● **TASK INSTRUCTIONS**
Match on the string "blue" in the entries below and return every matching line.

● **RECORD SET**
════════════════

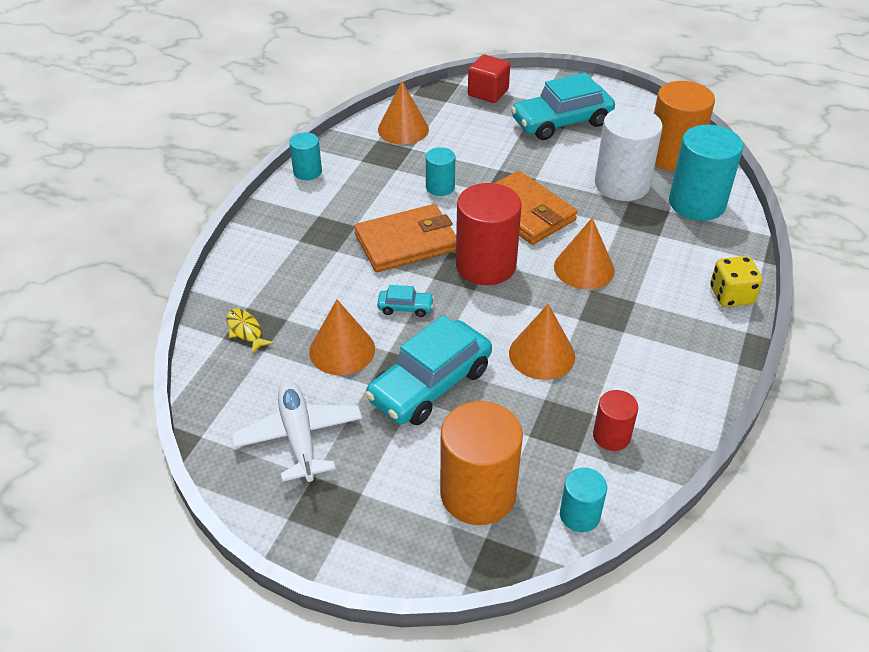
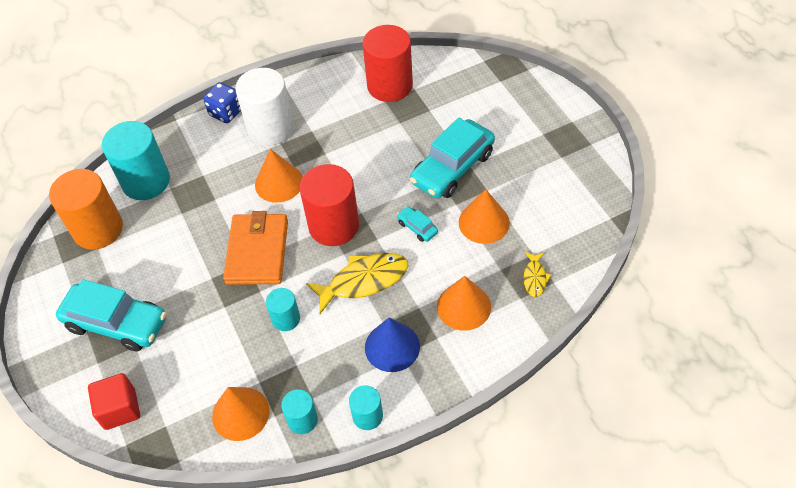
camera: 135 degrees left, 10 degrees up
(299, 436) = (553, 183): white plane -> none
(332, 216) = (392, 347): none -> blue cone
(406, 242) = (364, 281): orange wallet -> yellow fish
(430, 384) = (452, 168): turquoise car -> turquoise car turned 135 degrees clockwise
(478, 493) = (484, 100): orange cylinder -> none
(542, 354) = (372, 146): orange cone -> orange cone (464, 306)
(579, 515) = (447, 64): turquoise cylinder -> turquoise cylinder (302, 420)
(611, 436) = (390, 85): red cylinder -> red cylinder, size x1.91
(622, 184) = (165, 229): white cylinder -> white cylinder (270, 128)
(731, 295) = (226, 112): yellow dice -> blue dice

════════════════

● **RESULT FOR THIS TASK**
(332, 216) = (392, 347): none -> blue cone
(731, 295) = (226, 112): yellow dice -> blue dice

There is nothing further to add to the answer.